#### Exercise instructions:
The lines of the records that include "degrees" should all be copied.

#### Given records:
......

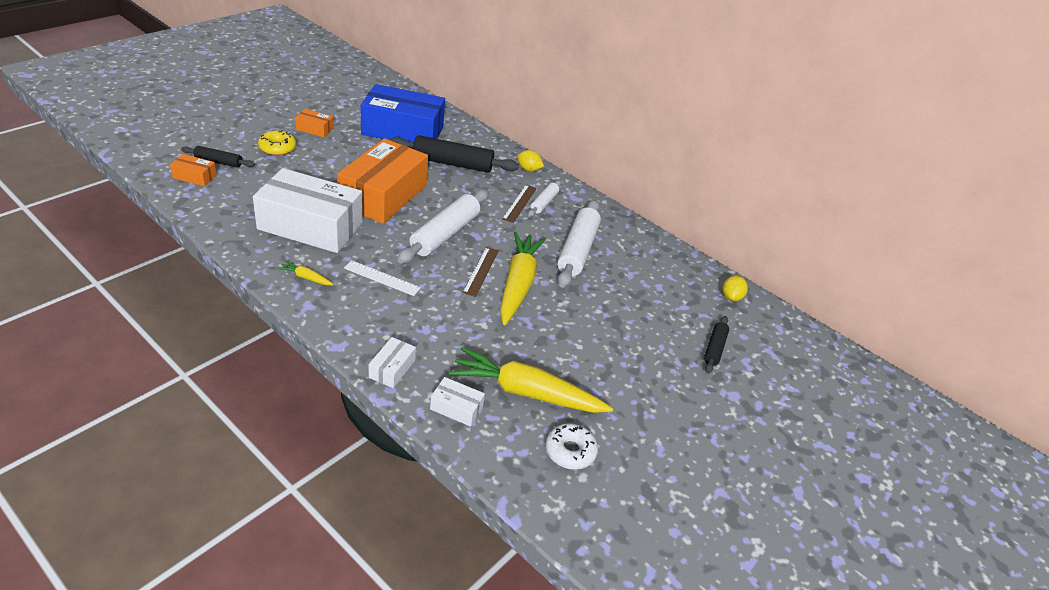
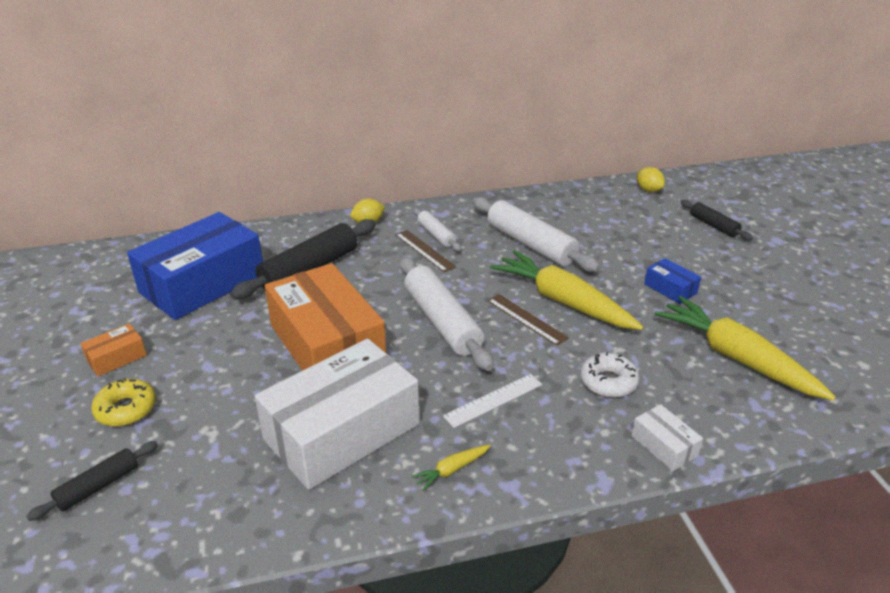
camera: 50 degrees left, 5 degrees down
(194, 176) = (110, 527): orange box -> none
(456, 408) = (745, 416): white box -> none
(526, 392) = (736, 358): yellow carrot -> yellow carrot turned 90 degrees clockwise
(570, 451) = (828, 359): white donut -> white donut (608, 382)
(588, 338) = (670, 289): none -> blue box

......

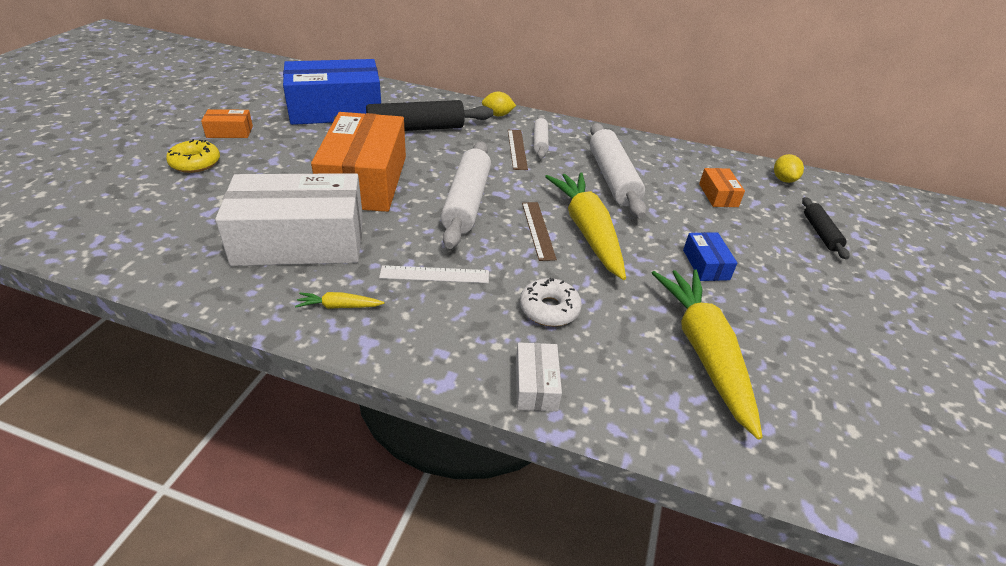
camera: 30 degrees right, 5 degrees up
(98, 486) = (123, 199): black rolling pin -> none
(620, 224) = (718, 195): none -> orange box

......

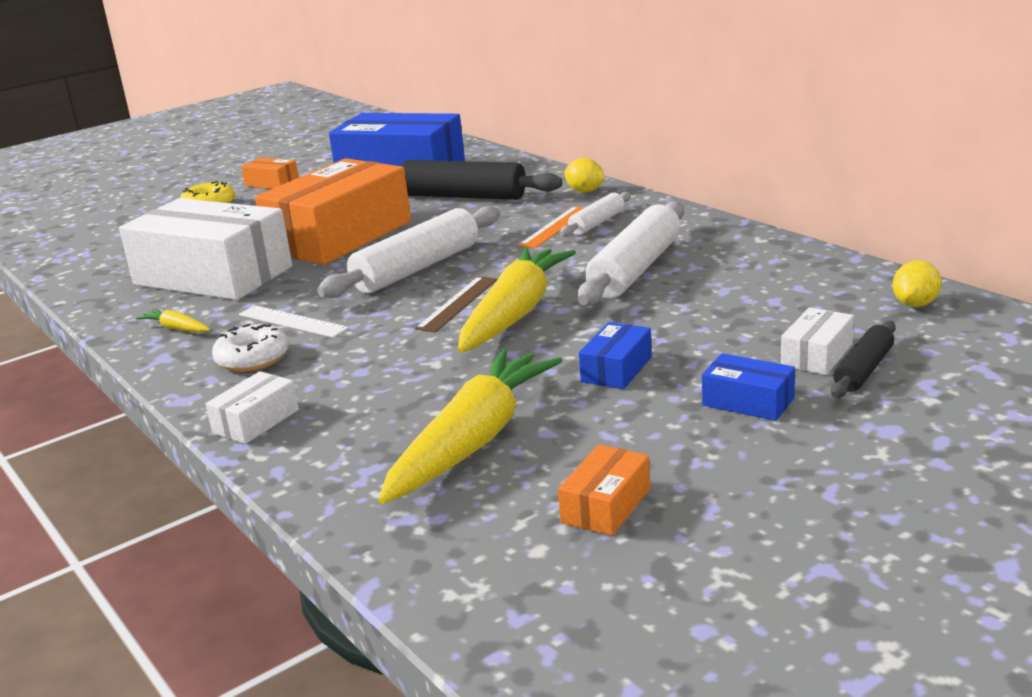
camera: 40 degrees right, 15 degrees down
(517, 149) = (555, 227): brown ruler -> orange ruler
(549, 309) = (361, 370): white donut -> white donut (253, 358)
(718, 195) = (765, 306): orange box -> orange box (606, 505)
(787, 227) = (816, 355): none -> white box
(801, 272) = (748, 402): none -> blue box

......

#### Solution to the problem:
camera: 50 degrees left, 5 degrees down
(526, 392) = (736, 358): yellow carrot -> yellow carrot turned 90 degrees clockwise
camera: 30 degrees right, 5 degrees up
camera: 40 degrees right, 15 degrees down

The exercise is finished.